> [EXERCISE REQUIREMENTS]: Please return the lines below verbatim, beginning at the one that has "C2: 68nF (AGND, W8) -> 68nF (W8, W16)" and stopping after the one that has "R2: none -> 82k (AGND, W16)", and add no other lines.

> [ENTRIES SHOWN]:

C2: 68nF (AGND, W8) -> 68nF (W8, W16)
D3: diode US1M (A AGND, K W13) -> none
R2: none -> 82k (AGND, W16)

==

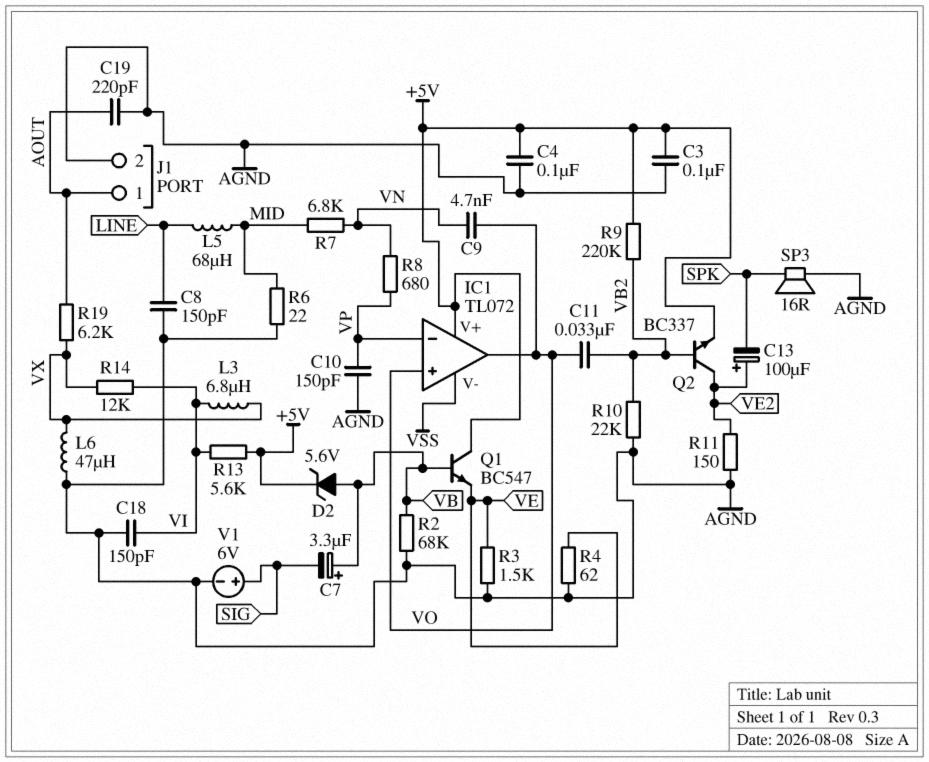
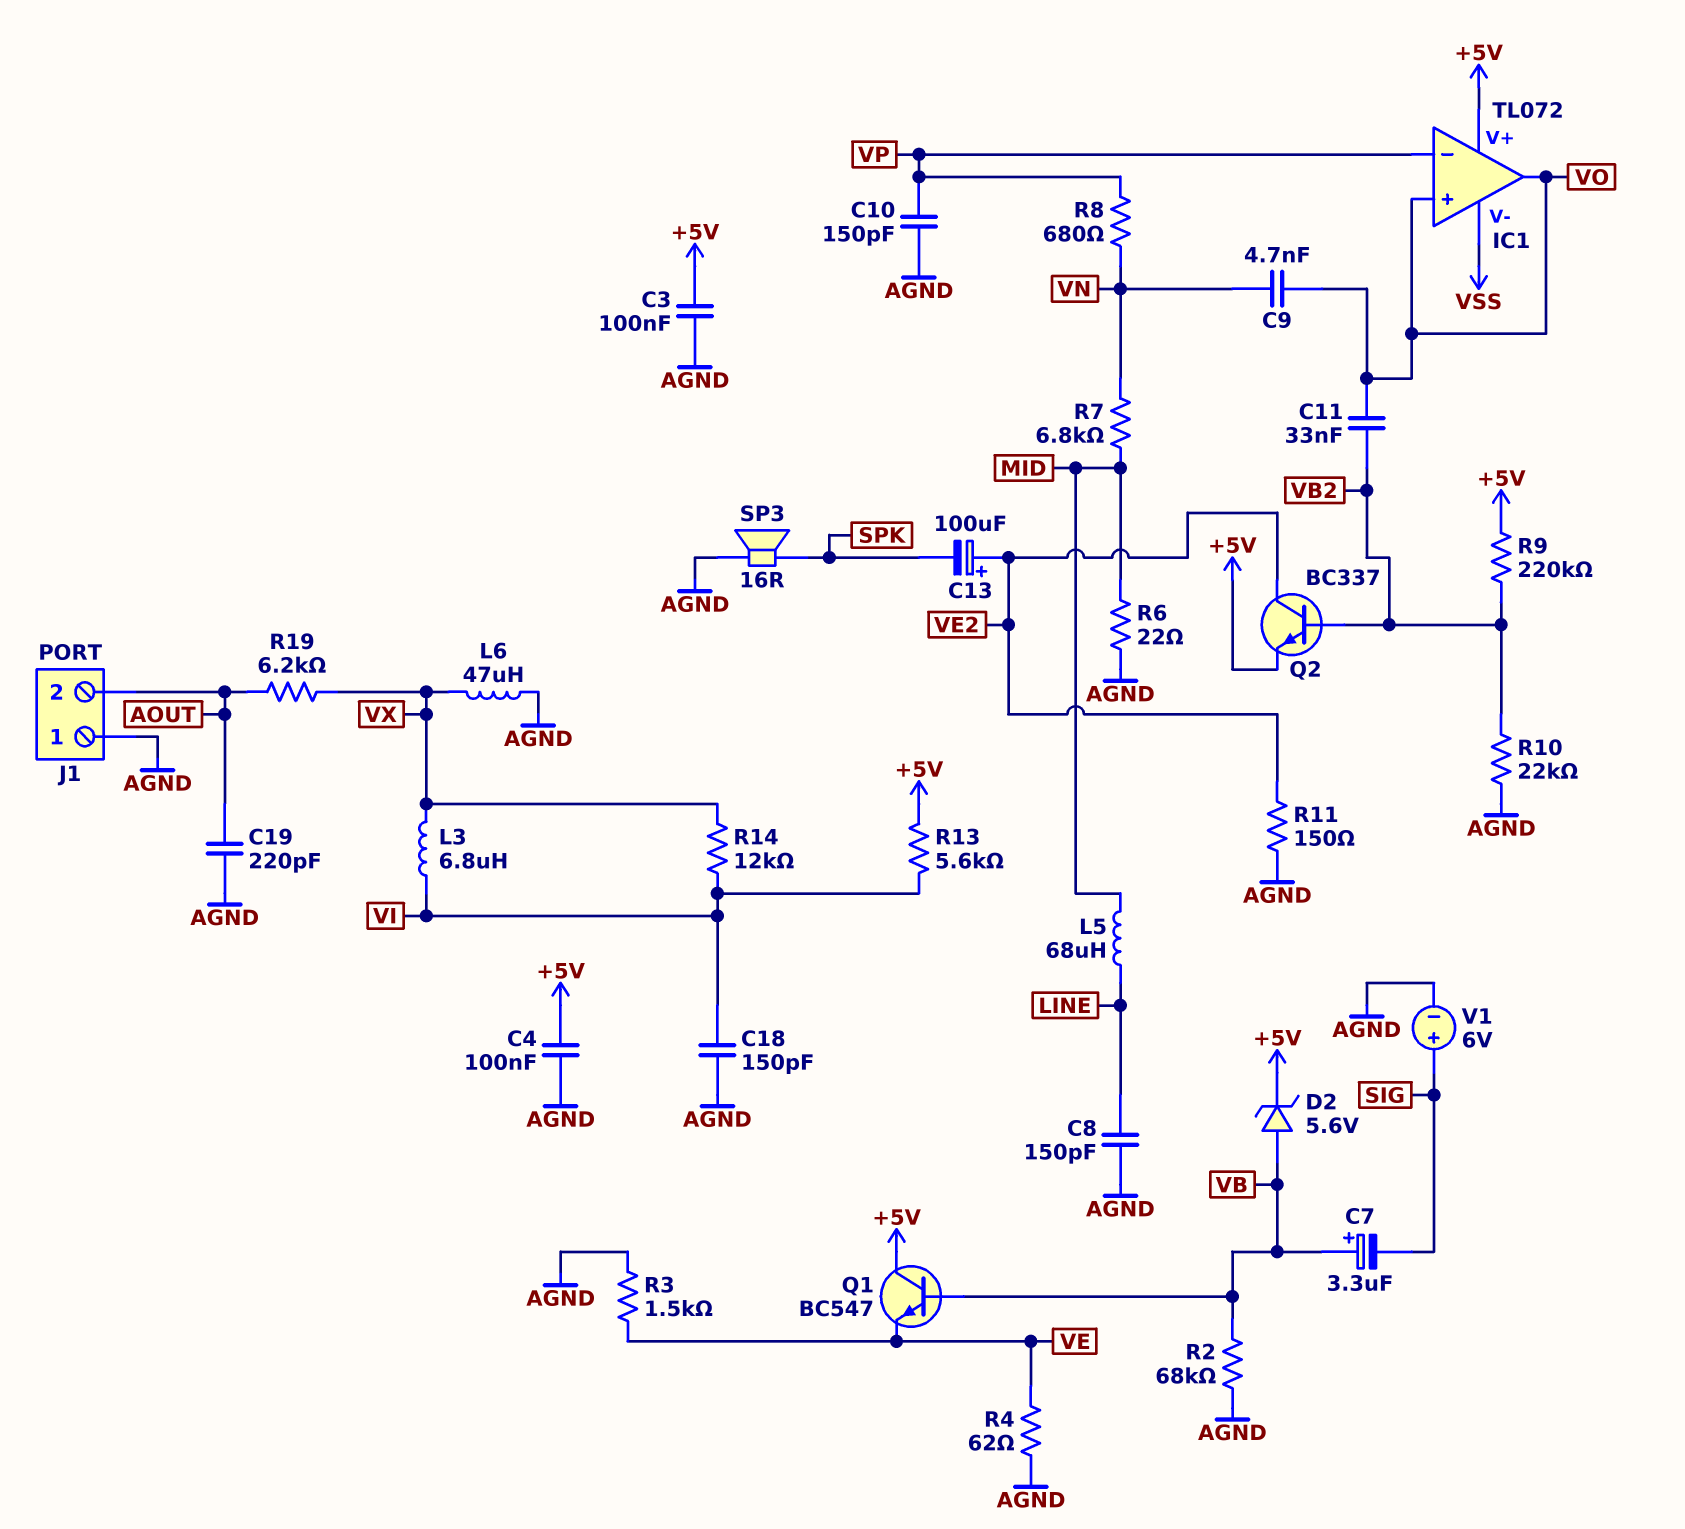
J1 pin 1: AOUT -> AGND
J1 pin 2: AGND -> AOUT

==

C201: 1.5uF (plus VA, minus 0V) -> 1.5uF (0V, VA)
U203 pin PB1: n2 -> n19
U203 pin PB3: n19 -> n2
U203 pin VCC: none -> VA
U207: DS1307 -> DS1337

> [SOLVED PROBLEM]:
C2: 68nF (AGND, W8) -> 68nF (W8, W16)
D3: diode US1M (A AGND, K W13) -> none
R2: none -> 82k (AGND, W16)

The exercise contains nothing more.